[Start of section]

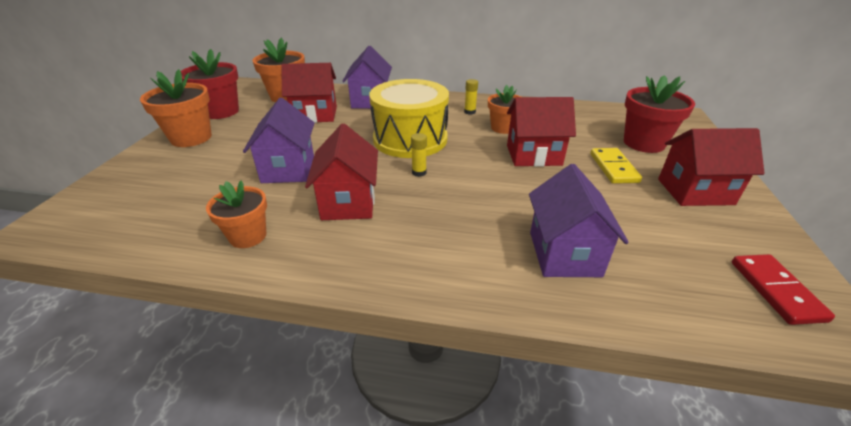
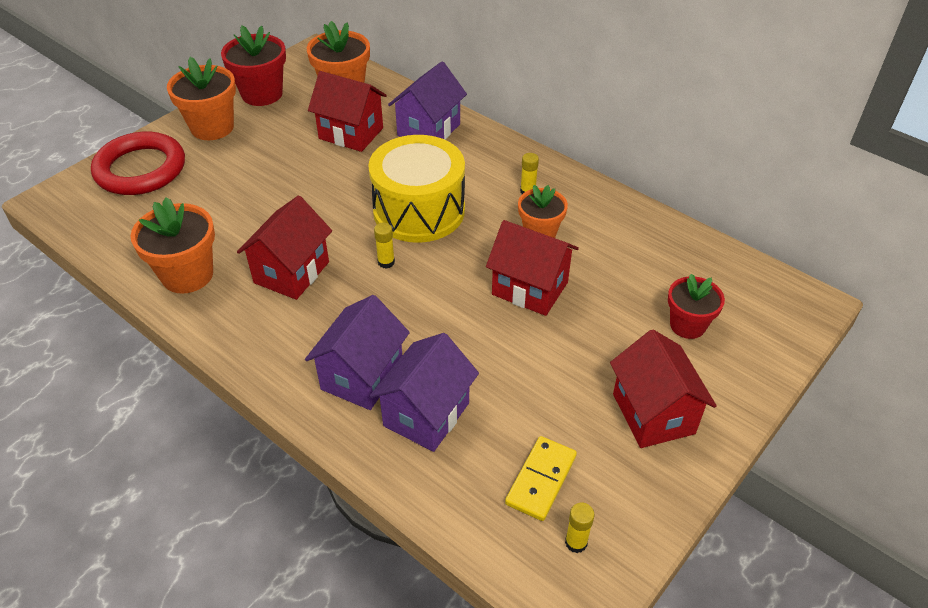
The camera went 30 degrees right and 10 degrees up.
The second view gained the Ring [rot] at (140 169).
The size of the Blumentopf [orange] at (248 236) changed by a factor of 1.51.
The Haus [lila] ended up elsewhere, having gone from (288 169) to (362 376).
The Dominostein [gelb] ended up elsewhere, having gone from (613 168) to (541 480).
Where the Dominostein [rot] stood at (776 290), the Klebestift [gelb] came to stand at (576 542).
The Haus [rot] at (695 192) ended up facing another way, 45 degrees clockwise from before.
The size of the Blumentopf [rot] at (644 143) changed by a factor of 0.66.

[End of section]

The expected answer is every line above in which the word "Dominostein" appears.

■ **Written solution**:
The Dominostein [gelb] ended up elsewhere, having gone from (613 168) to (541 480).
Where the Dominostein [rot] stood at (776 290), the Klebestift [gelb] came to stand at (576 542).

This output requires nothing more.